**Assignment**
Would you repeat, exactly as given, the line with "(544, 356) = (649, 341): pink" and every line after it to the end of the entries?

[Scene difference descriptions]
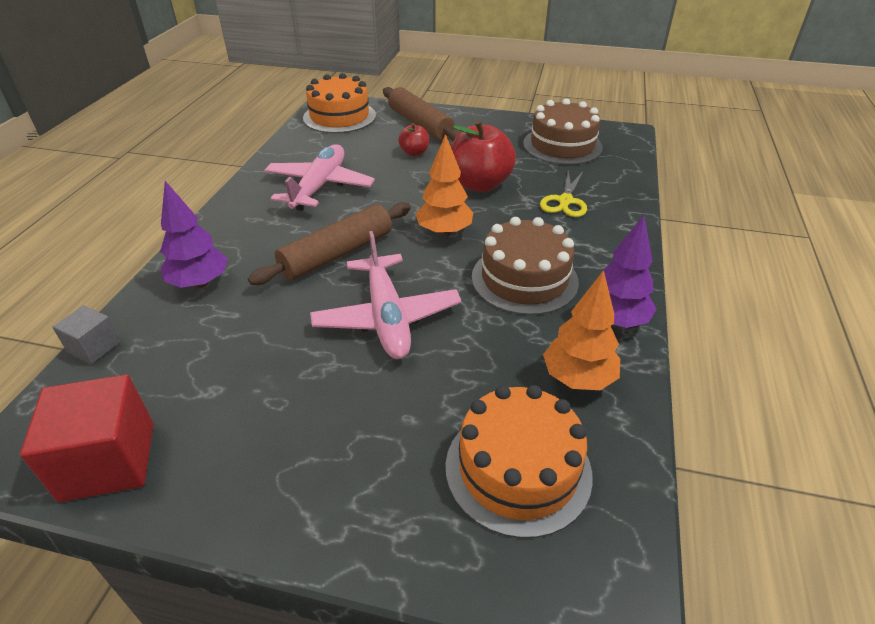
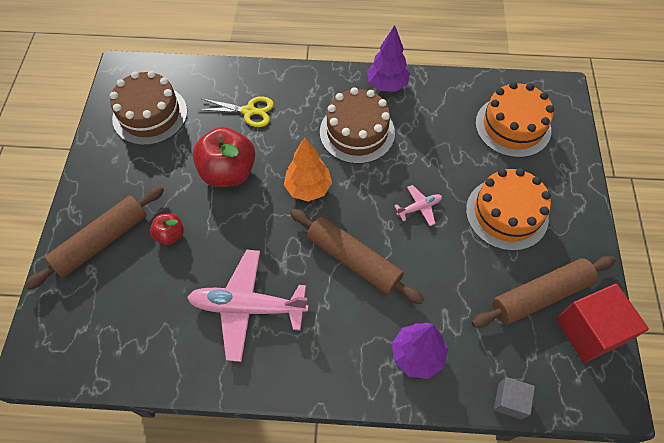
camera: 100 degrees left, 20 degrees up
(196, 416) = (540, 295): none -> brown rolling pin
(339, 117) = (79, 335): orange cake -> orange cake (506, 214)
(387, 317) = (419, 207): pink plane -> pink plane, size x0.46
(578, 378) = (442, 103): orange tree -> none

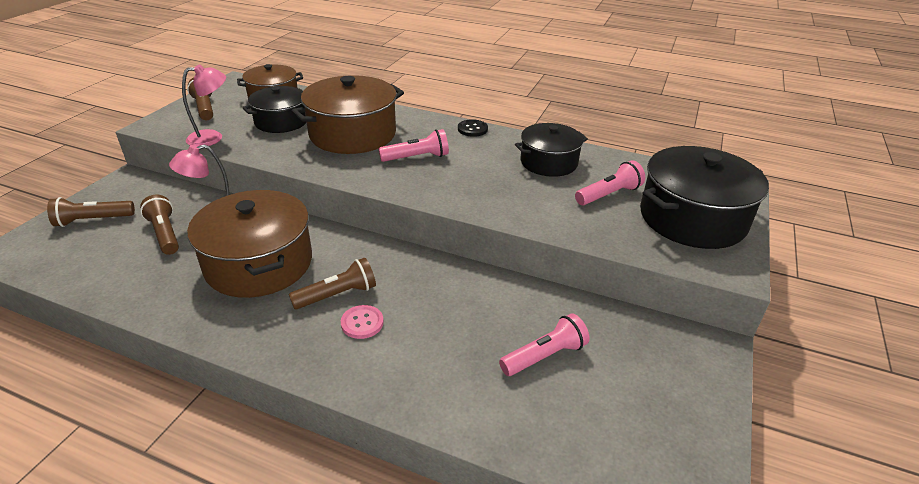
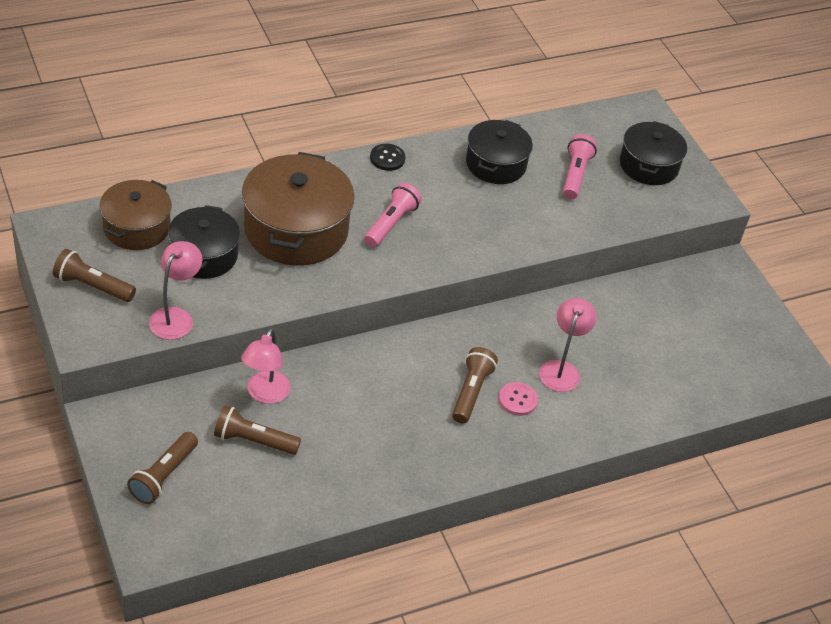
camera: 50 degrees left, 10 degrees up
(259, 263) = (376, 409): brown pot -> none
(431, 325) = (561, 369): none -> pink lamp
(544, 356) = (649, 341): pink flashlight -> none
(692, 218) = (648, 165): black pot -> black pot, size x0.63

**Task output**
(544, 356) = (649, 341): pink flashlight -> none
(692, 218) = (648, 165): black pot -> black pot, size x0.63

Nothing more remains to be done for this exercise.